▶ Required action: Your task is to copy the listing exactly. Drop any pictures from the copy.

:: Provided data

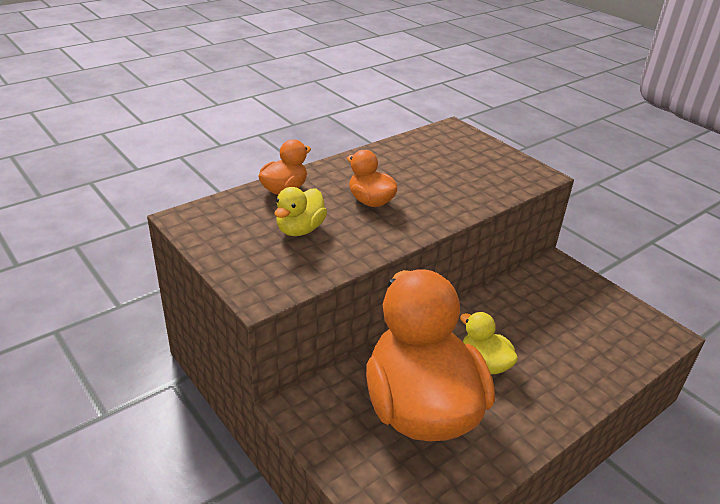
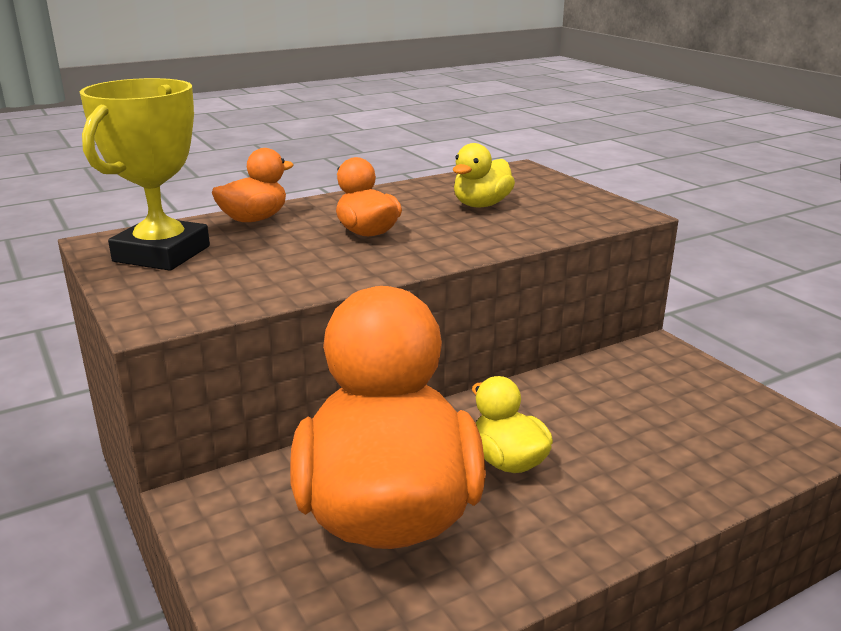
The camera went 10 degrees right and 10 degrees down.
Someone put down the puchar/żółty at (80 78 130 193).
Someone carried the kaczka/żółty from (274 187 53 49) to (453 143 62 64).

::::

▶ Result of the task:
The camera went 10 degrees right and 10 degrees down.
Someone put down the puchar/żółty at (80 78 130 193).
Someone carried the kaczka/żółty from (274 187 53 49) to (453 143 62 64).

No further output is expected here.